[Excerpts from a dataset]
◆ ◆ ◆ ◆

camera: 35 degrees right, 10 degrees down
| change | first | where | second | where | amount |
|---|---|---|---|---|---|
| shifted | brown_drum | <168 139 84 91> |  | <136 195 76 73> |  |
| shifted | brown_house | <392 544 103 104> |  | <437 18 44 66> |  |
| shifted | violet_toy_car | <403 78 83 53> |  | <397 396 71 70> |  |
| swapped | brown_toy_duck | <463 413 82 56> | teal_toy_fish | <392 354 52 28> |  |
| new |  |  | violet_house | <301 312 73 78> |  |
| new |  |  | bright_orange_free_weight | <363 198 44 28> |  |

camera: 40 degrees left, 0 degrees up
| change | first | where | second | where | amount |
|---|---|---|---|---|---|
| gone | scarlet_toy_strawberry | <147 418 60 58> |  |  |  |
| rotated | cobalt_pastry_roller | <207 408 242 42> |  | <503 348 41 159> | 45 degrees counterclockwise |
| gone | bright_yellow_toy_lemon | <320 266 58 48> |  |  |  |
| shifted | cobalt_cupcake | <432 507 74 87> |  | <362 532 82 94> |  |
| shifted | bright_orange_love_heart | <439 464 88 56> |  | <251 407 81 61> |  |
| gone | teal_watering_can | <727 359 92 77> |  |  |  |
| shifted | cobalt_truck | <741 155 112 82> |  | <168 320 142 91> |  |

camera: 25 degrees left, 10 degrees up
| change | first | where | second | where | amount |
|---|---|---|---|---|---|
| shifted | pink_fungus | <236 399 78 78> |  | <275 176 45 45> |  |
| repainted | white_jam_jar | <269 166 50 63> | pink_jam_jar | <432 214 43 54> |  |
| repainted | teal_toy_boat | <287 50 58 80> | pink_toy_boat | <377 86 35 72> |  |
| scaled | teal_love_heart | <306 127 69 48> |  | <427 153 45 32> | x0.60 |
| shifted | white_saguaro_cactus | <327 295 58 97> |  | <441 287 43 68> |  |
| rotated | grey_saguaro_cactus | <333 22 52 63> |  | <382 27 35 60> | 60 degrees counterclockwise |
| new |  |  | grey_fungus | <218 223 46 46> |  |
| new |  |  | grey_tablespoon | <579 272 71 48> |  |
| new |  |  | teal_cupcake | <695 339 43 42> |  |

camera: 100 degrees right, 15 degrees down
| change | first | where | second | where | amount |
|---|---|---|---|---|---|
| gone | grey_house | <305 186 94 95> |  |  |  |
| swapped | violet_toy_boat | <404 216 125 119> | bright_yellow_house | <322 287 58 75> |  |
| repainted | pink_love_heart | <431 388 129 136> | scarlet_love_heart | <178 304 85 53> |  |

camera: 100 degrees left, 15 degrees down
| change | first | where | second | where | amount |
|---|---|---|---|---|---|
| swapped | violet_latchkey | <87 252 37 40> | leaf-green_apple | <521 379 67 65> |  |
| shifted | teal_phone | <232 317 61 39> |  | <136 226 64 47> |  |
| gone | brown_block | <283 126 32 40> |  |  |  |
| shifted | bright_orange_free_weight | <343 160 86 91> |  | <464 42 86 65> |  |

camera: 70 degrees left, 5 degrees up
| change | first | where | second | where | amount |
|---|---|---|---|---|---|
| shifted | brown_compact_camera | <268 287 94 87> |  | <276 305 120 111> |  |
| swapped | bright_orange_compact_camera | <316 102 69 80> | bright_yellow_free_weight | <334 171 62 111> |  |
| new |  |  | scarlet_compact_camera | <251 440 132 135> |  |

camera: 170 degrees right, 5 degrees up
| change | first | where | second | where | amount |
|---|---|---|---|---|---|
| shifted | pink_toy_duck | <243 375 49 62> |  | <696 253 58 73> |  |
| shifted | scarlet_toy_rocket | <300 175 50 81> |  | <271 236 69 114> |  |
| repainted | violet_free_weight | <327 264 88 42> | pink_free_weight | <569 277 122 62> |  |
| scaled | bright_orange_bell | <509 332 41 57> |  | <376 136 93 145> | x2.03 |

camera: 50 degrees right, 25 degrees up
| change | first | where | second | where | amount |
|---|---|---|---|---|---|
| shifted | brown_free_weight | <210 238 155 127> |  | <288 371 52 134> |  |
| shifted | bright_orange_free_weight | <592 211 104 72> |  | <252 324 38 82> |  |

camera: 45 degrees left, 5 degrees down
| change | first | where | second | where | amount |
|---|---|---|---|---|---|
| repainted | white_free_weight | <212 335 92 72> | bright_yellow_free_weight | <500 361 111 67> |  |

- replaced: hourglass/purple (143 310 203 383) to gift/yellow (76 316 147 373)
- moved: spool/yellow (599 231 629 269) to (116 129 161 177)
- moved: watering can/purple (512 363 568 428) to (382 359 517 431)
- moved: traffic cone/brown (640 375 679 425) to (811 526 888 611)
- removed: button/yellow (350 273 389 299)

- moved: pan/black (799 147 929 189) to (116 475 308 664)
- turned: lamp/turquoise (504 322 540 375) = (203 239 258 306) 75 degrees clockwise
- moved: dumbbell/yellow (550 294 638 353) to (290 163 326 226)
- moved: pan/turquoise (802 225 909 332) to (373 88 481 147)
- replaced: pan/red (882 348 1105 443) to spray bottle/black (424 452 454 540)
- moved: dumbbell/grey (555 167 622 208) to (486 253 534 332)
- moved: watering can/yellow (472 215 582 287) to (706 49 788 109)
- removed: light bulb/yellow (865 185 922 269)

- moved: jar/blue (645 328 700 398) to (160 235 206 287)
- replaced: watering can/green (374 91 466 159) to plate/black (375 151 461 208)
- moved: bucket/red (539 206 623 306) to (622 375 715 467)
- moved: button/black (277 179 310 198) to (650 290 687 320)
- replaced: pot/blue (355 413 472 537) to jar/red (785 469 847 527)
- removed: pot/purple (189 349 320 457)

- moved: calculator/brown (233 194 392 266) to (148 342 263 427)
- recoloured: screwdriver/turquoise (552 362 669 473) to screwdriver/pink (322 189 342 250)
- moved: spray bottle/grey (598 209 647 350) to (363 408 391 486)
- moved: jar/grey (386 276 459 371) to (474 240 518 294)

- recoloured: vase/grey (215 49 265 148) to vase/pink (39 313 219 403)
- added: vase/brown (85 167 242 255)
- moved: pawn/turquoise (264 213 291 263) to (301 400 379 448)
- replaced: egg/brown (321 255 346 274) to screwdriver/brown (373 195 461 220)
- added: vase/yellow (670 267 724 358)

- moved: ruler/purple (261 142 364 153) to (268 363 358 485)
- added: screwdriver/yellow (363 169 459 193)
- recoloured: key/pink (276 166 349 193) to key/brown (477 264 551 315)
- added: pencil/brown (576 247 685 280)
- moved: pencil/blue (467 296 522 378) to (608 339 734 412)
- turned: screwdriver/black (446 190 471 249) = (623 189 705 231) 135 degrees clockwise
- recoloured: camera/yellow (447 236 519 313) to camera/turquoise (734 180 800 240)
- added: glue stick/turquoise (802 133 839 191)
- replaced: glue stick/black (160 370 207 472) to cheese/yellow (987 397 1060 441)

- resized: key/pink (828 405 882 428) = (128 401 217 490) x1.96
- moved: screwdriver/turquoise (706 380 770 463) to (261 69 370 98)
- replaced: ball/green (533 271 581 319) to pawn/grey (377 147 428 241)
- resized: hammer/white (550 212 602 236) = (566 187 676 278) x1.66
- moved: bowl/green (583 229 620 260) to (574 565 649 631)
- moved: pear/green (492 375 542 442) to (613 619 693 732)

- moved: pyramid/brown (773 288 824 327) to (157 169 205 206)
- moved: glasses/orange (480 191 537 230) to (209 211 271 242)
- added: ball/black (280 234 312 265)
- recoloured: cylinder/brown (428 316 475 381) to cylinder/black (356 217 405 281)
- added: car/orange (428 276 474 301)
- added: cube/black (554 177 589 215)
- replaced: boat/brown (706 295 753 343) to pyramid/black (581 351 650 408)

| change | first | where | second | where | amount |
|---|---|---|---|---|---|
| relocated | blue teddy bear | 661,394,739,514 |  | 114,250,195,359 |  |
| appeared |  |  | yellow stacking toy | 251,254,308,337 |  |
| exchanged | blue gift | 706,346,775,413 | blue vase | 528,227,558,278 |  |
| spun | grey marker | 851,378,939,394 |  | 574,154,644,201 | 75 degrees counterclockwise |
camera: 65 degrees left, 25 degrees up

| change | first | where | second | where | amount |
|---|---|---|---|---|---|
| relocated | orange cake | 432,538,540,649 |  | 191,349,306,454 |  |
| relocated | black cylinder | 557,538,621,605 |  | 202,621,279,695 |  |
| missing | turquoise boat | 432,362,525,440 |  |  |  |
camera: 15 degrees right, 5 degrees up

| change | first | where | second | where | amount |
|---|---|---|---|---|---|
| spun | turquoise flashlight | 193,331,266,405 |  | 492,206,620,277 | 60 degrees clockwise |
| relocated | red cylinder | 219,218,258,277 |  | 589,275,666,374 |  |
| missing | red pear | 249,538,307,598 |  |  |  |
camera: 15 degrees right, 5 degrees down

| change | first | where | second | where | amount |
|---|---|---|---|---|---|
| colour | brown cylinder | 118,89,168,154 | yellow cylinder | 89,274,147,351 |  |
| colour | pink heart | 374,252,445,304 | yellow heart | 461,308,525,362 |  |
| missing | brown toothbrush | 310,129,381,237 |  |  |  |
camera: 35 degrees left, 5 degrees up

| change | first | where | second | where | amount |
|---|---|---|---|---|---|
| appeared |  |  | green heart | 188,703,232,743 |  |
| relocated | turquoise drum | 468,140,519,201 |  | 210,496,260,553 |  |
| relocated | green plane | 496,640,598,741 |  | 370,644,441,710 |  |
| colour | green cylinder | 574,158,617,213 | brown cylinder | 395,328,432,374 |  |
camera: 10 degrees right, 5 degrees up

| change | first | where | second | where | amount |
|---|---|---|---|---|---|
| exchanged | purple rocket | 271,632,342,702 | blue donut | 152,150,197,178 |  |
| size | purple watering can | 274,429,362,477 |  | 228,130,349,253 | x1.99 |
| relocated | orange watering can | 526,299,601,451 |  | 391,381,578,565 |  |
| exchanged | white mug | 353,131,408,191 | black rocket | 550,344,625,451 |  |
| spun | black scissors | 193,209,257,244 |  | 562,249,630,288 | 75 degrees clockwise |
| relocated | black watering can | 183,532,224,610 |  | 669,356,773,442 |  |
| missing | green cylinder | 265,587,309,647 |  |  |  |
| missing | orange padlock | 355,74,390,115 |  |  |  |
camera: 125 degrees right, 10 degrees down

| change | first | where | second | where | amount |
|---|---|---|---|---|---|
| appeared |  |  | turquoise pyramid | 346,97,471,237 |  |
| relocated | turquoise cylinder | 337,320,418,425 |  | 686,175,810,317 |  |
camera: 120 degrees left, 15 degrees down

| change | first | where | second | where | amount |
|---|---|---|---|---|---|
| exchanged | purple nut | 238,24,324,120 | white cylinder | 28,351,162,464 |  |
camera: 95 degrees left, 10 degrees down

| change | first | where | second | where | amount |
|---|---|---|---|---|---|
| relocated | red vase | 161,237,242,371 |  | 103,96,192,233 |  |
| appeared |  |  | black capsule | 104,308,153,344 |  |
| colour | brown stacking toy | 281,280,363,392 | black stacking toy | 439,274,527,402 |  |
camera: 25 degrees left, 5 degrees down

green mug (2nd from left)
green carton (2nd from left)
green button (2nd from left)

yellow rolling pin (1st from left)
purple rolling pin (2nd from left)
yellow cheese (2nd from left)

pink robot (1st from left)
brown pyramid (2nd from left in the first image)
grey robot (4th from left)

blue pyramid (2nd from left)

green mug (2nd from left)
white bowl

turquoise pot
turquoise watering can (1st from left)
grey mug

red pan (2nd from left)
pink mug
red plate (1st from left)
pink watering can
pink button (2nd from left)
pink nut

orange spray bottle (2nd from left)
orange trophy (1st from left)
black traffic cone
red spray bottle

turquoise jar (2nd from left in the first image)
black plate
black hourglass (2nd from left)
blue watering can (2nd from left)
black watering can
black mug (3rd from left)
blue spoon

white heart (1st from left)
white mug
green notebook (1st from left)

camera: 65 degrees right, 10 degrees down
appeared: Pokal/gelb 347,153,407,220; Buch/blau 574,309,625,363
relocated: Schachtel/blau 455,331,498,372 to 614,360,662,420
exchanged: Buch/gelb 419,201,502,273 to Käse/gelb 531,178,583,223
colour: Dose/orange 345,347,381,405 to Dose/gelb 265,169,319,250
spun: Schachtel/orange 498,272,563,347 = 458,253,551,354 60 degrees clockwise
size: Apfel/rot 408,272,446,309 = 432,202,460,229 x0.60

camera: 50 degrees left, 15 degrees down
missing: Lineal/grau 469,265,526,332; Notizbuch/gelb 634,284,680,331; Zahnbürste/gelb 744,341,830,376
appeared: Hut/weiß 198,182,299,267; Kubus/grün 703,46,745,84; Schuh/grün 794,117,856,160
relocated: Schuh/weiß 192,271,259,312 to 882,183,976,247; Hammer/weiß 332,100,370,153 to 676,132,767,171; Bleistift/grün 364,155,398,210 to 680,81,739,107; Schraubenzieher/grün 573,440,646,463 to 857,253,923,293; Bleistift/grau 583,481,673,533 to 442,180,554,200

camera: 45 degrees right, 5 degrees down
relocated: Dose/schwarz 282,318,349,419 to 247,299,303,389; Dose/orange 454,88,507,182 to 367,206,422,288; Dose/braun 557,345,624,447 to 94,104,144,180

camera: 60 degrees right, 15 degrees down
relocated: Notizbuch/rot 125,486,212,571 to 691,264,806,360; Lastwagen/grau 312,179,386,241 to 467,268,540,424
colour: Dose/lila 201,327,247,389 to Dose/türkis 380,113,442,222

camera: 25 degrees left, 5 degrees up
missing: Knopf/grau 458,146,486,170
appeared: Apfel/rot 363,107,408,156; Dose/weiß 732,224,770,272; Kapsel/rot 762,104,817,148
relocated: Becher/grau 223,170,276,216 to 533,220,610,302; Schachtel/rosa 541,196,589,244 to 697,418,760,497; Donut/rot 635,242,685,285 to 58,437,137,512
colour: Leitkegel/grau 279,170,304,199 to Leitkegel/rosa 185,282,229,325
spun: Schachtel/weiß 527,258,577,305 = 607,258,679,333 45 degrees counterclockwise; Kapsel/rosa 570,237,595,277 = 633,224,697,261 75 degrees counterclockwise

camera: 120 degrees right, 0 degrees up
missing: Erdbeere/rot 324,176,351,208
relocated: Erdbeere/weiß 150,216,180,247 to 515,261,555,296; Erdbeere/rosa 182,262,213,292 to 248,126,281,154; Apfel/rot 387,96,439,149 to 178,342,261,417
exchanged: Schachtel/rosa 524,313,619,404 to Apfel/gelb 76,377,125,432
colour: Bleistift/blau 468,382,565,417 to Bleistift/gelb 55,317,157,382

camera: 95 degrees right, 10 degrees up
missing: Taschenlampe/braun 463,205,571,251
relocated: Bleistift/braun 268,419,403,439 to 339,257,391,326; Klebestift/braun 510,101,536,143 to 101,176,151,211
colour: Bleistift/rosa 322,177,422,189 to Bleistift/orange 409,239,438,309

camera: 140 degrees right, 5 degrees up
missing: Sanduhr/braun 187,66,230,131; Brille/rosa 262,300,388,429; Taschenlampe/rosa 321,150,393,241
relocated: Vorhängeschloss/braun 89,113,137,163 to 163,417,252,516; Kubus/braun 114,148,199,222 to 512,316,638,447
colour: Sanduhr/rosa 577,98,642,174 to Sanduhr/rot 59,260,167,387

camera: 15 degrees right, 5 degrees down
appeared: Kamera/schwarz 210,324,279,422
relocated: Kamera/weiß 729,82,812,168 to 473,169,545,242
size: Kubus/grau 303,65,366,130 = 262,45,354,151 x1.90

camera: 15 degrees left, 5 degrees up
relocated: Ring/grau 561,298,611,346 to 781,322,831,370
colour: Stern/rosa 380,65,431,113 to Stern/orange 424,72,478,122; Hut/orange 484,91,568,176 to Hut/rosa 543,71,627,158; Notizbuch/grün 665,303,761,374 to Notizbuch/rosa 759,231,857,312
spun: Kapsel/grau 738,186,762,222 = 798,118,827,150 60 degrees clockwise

◆ ◆ ◆ ◆

▶ _Assignment_:
The line containing "shifted | violet_toy_car" marks the end. Please print exactly every line from the top of the data to it, both included, and nothing more.

▶ _Result of the task_:
camera: 35 degrees right, 10 degrees down
| change | first | where | second | where | amount |
|---|---|---|---|---|---|
| shifted | brown_drum | <168 139 84 91> |  | <136 195 76 73> |  |
| shifted | brown_house | <392 544 103 104> |  | <437 18 44 66> |  |
| shifted | violet_toy_car | <403 78 83 53> |  | <397 396 71 70> |  |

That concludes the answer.